• **REQUIRED ACTION**
Return the full set of entries below exactly, leaving every image out.

'''

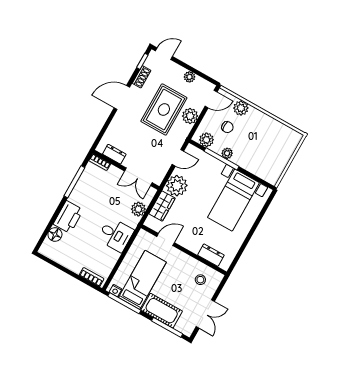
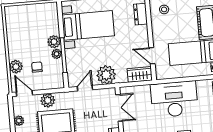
plant: (206, 140) -> (54, 42), moved
door: (178, 158) -> (85, 88), hinge flipped
wardrobe: (162, 206) -> (140, 74), moved
plant: (138, 209) -> (143, 91), removed
desk: (116, 235) -> (174, 99), width x1.87, depth x1.30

'''

• **ANSWER SECTION**
plant: (206, 140) -> (54, 42), moved
door: (178, 158) -> (85, 88), hinge flipped
wardrobe: (162, 206) -> (140, 74), moved
plant: (138, 209) -> (143, 91), removed
desk: (116, 235) -> (174, 99), width x1.87, depth x1.30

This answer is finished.